= TASK INPUT =

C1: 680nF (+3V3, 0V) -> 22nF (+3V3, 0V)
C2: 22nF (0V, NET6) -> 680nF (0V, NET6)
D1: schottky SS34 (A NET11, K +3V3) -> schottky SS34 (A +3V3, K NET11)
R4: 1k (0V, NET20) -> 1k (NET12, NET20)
==
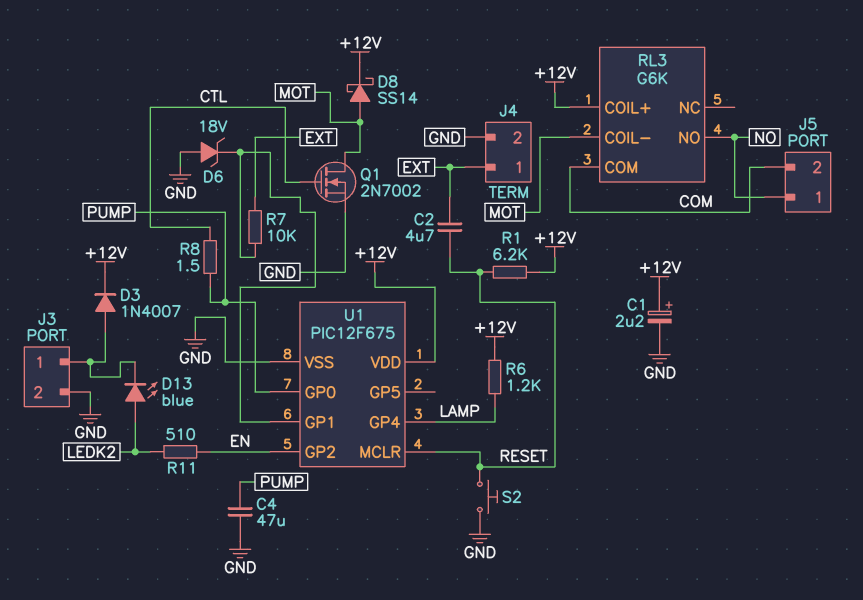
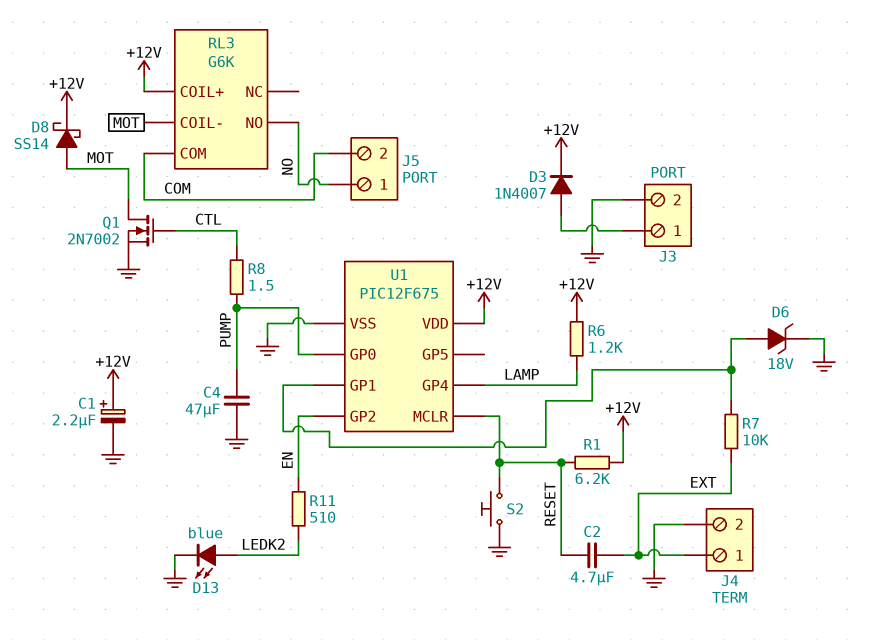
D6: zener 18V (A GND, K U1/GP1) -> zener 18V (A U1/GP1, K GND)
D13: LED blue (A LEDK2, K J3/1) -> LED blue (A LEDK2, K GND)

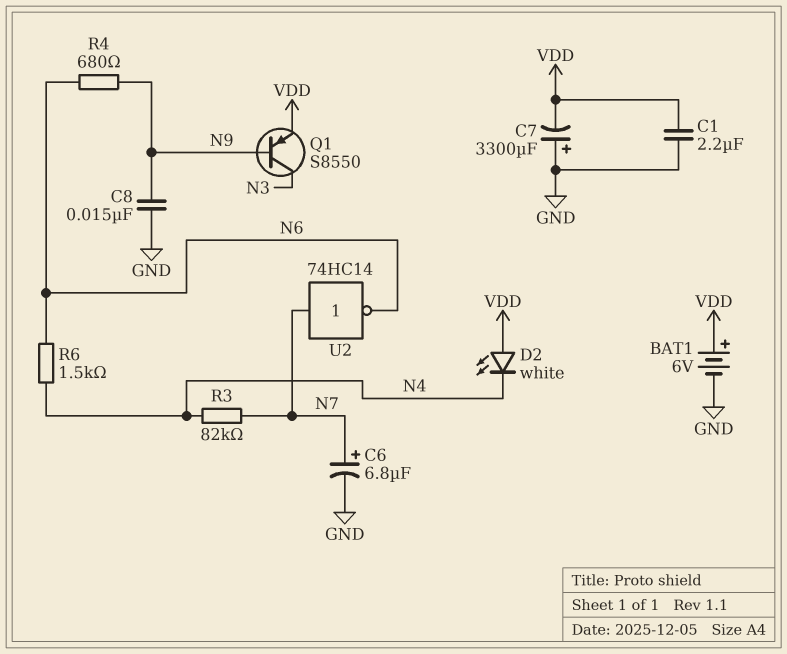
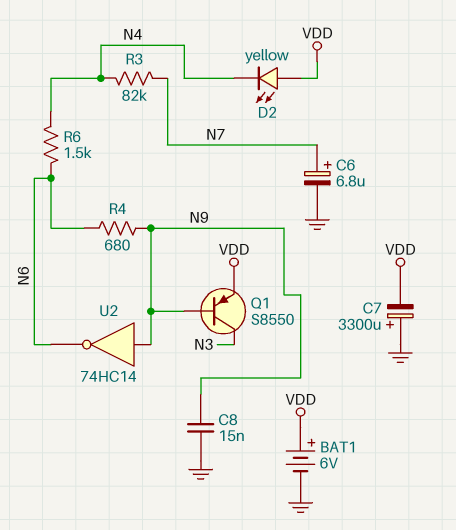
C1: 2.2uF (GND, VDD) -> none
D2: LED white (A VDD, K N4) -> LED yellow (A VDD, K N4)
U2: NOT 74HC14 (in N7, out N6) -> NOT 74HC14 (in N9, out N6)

= TASK INSTRUCTIONS =
From the line that has "C1: 2.2uF (GND, VDD) -> none" through the line that has "U2: NOT 74HC14", copy every line exactly as it appears above, and leave out all others.

= RESULT BELOW =
C1: 2.2uF (GND, VDD) -> none
D2: LED white (A VDD, K N4) -> LED yellow (A VDD, K N4)
U2: NOT 74HC14 (in N7, out N6) -> NOT 74HC14 (in N9, out N6)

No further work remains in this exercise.